*Brief*: Nothing but the line holding "117 643 183" and the lines after it, through the end of the records, should be set down, each exactly as it is.

Scene comparison data:
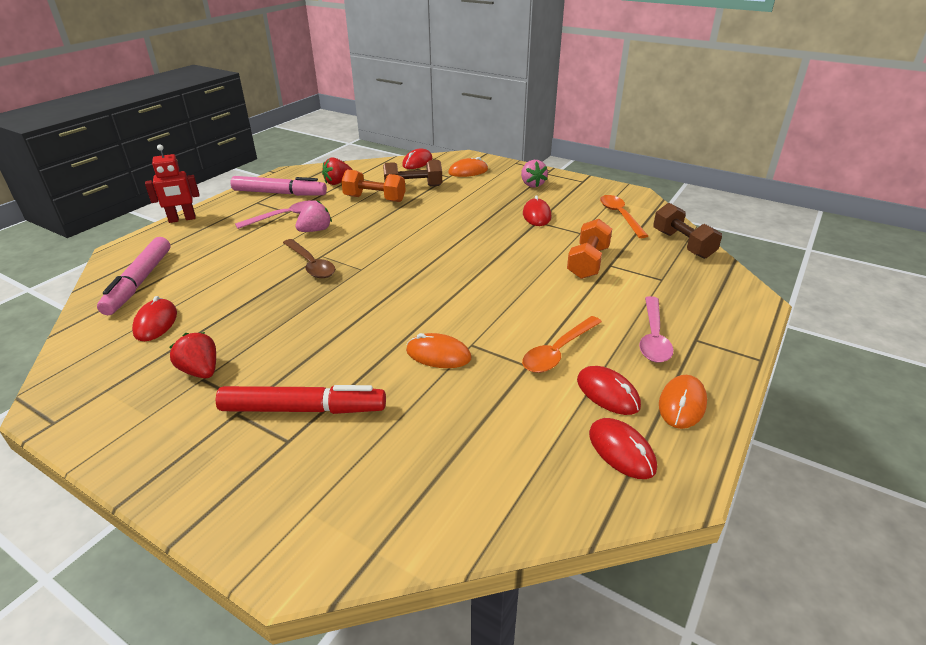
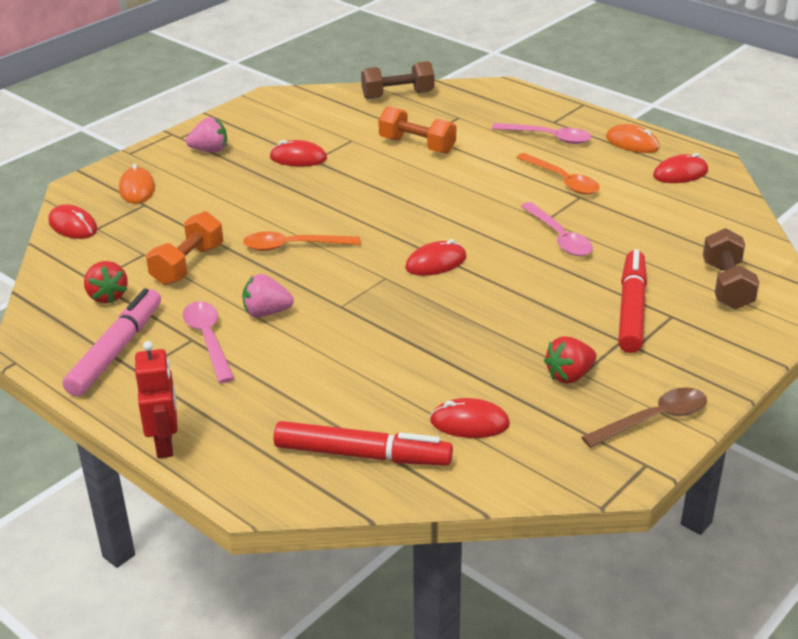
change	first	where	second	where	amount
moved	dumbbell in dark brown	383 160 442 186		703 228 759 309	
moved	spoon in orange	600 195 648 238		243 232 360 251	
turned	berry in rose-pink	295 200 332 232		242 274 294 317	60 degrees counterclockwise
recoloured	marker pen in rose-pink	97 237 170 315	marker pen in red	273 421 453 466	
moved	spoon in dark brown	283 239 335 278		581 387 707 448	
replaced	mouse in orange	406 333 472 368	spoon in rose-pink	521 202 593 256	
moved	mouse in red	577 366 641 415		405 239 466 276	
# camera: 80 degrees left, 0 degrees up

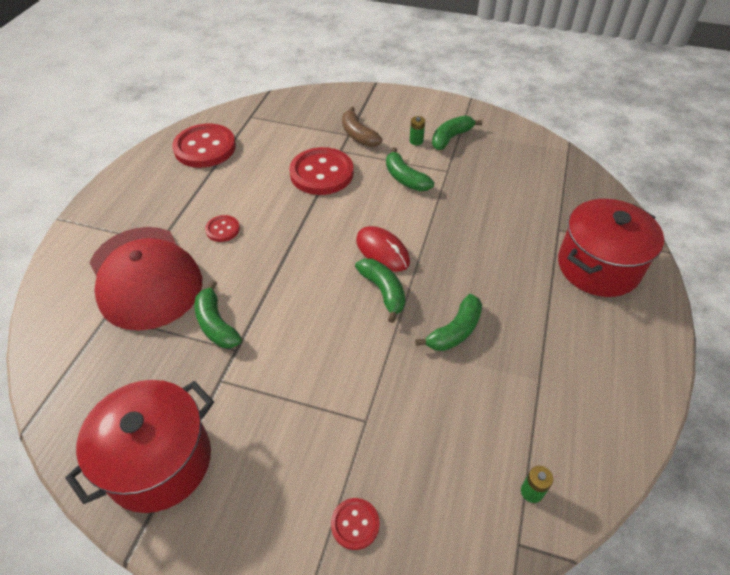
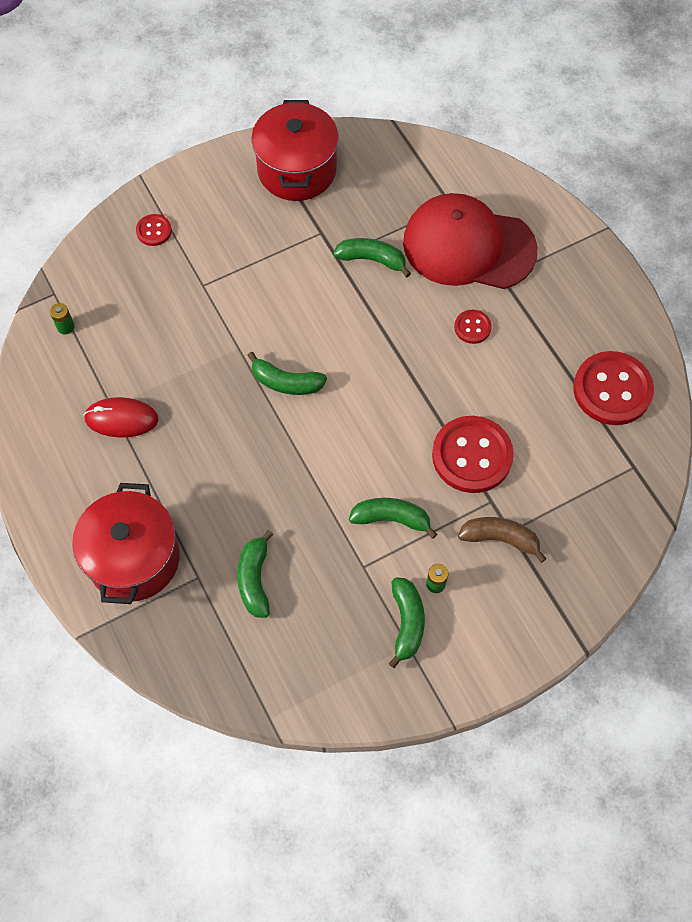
change	first	where	second	where	amount
moved	mouse in red	356 226 410 272		83 397 158 437	
moved	banana in leaf-green	415 294 482 351		237 530 274 618	
# camera: 135 degrees right, 15 degrees up

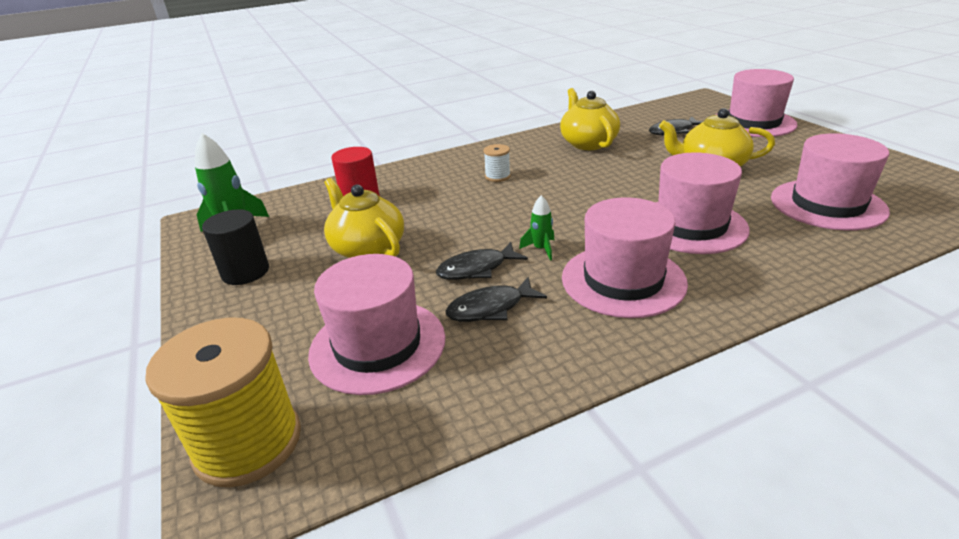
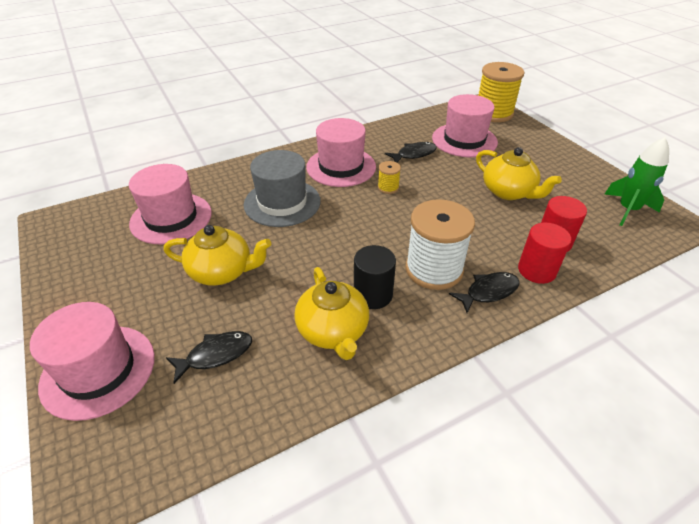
change	first	where	second	where	amount
resized	spool in snow-white	483 144 511 182		405 199 475 290	x2.22
recoloured	top hat in rose-pink	655 153 750 254	top hat in ash-grey	244 150 321 227	
replaced	rocket in leaf-green	519 195 554 261	spool in yellow	378 161 401 194	
moved	cylinder in jet-black	202 209 269 285		354 245 396 309	
moved	fish in jet-black	436 242 528 280		449 272 519 313	
added			cylinder in red	518 222 571 284	
# camera: 175 degrees right, 10 degrees up

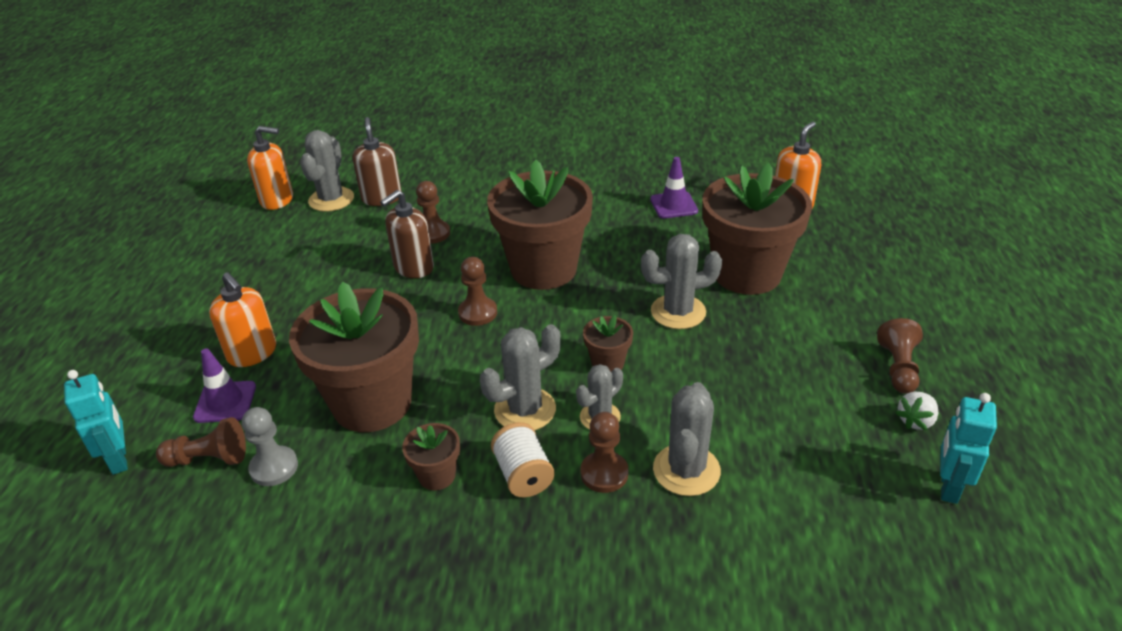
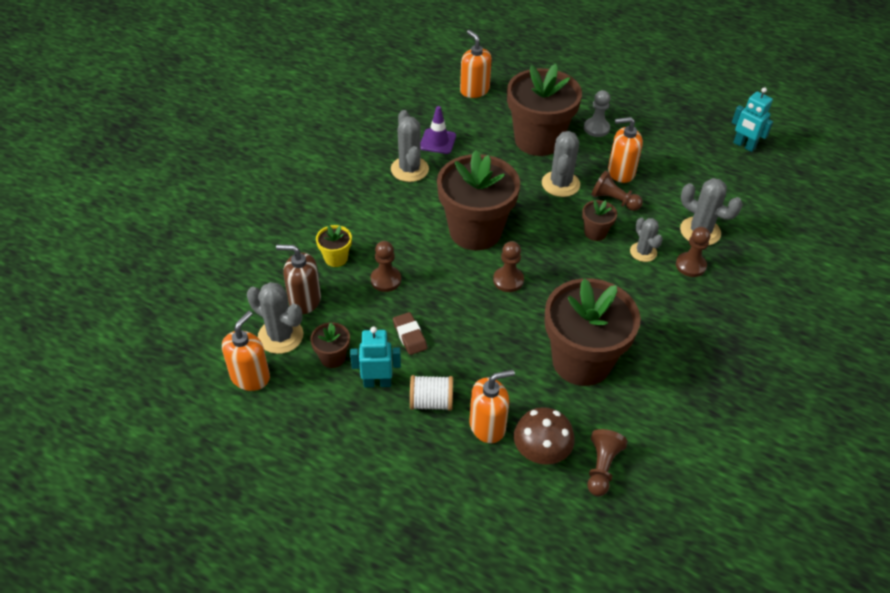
change	first	where	second	where	amount
removed	pump bottle in dark brown	380 190 434 278			
moved	pawn in dark brown	877 318 923 394		591 170 643 211	
moved	cactus in ash-grey	480 324 561 431		391 110 429 182	
replaced	road cone in royal purple	193 348 256 423	fungus in dark brown	514 407 575 465	
moved	robot in aqua	64 370 128 475		350 326 401 388	
removed	berry in snow-white	895 392 938 430			
moved	pawn in ash-grey	242 407 298 486		584 90 610 137	
moved	spool in snow-white	491 422 555 498		410 375 453 411	
moved	flower pot in dark brown	402 423 460 490		310 322 350 368	
added			pump bottle in orange	608 117 643 183	
added			flower pot in yellow	316 225 352 267	
added			pencil eraser in dark brown	393 312 427 355	
# camera: 70 degrees left, 10 degrees up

*Exercise solution*:
added			pump bottle in orange	608 117 643 183	
added			flower pot in yellow	316 225 352 267	
added			pencil eraser in dark brown	393 312 427 355	
# camera: 70 degrees left, 10 degrees up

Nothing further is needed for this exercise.